What you have to do
With both ends included, repeat exactly the lines of the entries below from the one containing "D7: diode 1N4148" down to the one containing "R7: none -> 1.8k (+12V, N_26)", and no others.

=== Begin Enclosure ===

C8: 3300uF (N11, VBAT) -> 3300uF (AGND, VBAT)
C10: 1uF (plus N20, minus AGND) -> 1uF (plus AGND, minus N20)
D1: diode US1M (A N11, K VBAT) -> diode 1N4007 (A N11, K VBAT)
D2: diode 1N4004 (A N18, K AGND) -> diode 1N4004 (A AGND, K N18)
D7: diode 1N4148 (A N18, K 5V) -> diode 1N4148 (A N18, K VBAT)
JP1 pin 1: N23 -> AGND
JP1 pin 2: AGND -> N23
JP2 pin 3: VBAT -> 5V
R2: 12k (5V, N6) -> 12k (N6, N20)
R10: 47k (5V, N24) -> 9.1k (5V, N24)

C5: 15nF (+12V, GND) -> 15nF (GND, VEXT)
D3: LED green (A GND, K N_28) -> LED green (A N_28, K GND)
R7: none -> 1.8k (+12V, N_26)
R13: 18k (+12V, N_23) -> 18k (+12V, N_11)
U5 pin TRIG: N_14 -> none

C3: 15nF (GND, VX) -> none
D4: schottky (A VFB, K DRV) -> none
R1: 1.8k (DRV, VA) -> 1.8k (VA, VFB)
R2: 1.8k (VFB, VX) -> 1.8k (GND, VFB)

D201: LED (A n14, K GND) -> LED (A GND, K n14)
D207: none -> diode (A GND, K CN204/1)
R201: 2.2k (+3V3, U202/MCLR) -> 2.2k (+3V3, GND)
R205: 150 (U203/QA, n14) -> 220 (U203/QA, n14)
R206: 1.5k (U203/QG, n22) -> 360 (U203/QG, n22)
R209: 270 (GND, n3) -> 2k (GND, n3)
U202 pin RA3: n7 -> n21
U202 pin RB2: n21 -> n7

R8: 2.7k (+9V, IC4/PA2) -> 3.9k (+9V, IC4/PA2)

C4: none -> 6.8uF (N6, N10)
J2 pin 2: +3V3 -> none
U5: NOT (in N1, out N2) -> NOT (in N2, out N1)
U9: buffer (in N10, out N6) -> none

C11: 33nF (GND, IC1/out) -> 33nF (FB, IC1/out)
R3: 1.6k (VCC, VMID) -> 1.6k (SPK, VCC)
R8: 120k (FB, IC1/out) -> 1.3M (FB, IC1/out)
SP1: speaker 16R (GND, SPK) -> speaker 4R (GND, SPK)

=== End Enclosure ===

Reply
D7: diode 1N4148 (A N18, K 5V) -> diode 1N4148 (A N18, K VBAT)
JP1 pin 1: N23 -> AGND
JP1 pin 2: AGND -> N23
JP2 pin 3: VBAT -> 5V
R2: 12k (5V, N6) -> 12k (N6, N20)
R10: 47k (5V, N24) -> 9.1k (5V, N24)

C5: 15nF (+12V, GND) -> 15nF (GND, VEXT)
D3: LED green (A GND, K N_28) -> LED green (A N_28, K GND)
R7: none -> 1.8k (+12V, N_26)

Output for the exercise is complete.